## Material for the task
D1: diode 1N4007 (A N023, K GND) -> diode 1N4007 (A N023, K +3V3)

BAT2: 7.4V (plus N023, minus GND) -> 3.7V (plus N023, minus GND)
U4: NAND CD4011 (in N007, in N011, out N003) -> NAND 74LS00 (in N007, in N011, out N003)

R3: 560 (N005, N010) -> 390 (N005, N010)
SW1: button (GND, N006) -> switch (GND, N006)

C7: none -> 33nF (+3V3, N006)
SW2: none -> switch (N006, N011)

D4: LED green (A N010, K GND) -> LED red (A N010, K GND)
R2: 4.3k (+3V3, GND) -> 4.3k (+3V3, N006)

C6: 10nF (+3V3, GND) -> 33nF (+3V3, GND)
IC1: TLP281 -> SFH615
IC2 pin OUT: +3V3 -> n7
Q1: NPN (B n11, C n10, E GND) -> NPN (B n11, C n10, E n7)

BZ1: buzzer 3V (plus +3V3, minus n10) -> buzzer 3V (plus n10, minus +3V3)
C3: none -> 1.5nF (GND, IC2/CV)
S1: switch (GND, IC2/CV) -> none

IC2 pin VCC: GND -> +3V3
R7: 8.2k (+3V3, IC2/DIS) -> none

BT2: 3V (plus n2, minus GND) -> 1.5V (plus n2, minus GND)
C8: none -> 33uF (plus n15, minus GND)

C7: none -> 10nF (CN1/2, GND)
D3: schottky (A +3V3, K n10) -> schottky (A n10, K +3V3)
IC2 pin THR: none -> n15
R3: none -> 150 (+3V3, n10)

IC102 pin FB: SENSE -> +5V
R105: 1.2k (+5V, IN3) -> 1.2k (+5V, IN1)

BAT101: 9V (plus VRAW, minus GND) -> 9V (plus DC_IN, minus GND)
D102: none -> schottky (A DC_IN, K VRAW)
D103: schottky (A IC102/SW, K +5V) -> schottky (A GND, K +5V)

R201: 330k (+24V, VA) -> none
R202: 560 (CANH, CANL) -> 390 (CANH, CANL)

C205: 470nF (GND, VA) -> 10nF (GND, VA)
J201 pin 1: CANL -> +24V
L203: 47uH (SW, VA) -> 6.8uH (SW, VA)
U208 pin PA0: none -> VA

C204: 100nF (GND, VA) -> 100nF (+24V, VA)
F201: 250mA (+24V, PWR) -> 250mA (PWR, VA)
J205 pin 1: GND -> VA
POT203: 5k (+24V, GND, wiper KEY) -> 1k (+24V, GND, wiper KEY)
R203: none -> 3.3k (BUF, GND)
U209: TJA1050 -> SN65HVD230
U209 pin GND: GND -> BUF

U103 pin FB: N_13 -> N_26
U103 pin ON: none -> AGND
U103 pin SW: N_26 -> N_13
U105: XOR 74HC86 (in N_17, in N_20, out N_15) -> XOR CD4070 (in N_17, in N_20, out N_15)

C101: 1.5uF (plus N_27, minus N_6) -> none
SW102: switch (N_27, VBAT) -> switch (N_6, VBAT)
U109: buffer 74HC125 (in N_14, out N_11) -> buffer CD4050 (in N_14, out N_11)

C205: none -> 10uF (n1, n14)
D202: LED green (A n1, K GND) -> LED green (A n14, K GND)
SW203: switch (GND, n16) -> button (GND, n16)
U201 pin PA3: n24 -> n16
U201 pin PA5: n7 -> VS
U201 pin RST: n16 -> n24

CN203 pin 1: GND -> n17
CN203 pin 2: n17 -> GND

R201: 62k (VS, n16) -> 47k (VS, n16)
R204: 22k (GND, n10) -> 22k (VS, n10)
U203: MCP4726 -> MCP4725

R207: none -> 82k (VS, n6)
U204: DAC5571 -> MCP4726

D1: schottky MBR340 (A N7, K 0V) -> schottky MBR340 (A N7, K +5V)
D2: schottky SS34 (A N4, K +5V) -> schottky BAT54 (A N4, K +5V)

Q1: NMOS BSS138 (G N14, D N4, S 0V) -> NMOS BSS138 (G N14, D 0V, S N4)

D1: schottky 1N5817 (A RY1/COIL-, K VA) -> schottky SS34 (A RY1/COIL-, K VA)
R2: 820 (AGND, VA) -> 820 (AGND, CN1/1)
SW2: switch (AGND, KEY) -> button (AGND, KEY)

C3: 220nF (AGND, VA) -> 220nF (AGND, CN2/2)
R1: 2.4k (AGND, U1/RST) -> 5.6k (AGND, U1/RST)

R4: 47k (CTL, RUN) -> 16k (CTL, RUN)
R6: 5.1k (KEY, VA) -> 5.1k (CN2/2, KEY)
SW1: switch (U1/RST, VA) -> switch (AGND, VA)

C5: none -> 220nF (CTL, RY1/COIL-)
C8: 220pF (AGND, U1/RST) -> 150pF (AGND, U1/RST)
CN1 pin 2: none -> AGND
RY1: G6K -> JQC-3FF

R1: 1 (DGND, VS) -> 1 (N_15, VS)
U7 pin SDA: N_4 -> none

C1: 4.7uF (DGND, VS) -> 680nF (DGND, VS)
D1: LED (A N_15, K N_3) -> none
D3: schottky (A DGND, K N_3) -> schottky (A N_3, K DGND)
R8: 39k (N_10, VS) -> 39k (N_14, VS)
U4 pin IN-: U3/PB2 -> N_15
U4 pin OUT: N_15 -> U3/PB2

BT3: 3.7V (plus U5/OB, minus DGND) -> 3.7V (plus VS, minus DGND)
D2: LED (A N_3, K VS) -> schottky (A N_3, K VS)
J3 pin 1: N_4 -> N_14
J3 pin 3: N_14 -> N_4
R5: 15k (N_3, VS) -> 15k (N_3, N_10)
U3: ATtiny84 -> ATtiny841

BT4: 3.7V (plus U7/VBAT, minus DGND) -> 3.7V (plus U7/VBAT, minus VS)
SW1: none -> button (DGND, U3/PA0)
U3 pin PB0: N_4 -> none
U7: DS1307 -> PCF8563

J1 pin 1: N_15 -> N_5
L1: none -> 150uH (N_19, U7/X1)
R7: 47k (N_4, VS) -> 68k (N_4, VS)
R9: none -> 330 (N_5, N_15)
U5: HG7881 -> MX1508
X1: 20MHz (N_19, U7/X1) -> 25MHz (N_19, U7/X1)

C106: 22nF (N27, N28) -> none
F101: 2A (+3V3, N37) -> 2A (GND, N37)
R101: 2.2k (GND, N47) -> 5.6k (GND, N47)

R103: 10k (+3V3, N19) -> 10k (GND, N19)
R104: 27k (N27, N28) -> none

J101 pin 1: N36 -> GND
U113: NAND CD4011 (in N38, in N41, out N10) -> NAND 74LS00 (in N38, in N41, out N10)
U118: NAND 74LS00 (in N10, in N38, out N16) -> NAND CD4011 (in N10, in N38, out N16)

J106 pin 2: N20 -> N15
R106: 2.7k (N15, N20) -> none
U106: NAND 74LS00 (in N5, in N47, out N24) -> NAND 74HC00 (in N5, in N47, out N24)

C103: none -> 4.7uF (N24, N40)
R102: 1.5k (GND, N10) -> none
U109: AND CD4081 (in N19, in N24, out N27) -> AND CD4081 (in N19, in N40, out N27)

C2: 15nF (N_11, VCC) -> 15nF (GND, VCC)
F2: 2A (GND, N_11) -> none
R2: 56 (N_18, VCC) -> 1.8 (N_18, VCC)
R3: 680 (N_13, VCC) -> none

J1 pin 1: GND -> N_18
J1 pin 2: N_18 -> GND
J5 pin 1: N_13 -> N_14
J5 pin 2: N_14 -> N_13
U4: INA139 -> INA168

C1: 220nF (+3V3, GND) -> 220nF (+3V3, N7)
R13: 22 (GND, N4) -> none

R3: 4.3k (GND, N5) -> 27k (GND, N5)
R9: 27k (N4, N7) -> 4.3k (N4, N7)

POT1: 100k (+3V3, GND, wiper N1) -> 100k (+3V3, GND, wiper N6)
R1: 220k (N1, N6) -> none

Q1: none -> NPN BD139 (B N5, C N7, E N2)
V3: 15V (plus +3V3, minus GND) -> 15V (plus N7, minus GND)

## Instructions for the task
All that should be written out is the stretch of lines above between the one holding "J3 pin 1: N_4 -> N_14" and the one holding "U109: AND CD4081", inclusive, exactly as given.

## Written response
J3 pin 1: N_4 -> N_14
J3 pin 3: N_14 -> N_4
R5: 15k (N_3, VS) -> 15k (N_3, N_10)
U3: ATtiny84 -> ATtiny841

BT4: 3.7V (plus U7/VBAT, minus DGND) -> 3.7V (plus U7/VBAT, minus VS)
SW1: none -> button (DGND, U3/PA0)
U3 pin PB0: N_4 -> none
U7: DS1307 -> PCF8563

J1 pin 1: N_15 -> N_5
L1: none -> 150uH (N_19, U7/X1)
R7: 47k (N_4, VS) -> 68k (N_4, VS)
R9: none -> 330 (N_5, N_15)
U5: HG7881 -> MX1508
X1: 20MHz (N_19, U7/X1) -> 25MHz (N_19, U7/X1)

C106: 22nF (N27, N28) -> none
F101: 2A (+3V3, N37) -> 2A (GND, N37)
R101: 2.2k (GND, N47) -> 5.6k (GND, N47)

R103: 10k (+3V3, N19) -> 10k (GND, N19)
R104: 27k (N27, N28) -> none

J101 pin 1: N36 -> GND
U113: NAND CD4011 (in N38, in N41, out N10) -> NAND 74LS00 (in N38, in N41, out N10)
U118: NAND 74LS00 (in N10, in N38, out N16) -> NAND CD4011 (in N10, in N38, out N16)

J106 pin 2: N20 -> N15
R106: 2.7k (N15, N20) -> none
U106: NAND 74LS00 (in N5, in N47, out N24) -> NAND 74HC00 (in N5, in N47, out N24)

C103: none -> 4.7uF (N24, N40)
R102: 1.5k (GND, N10) -> none
U109: AND CD4081 (in N19, in N24, out N27) -> AND CD4081 (in N19, in N40, out N27)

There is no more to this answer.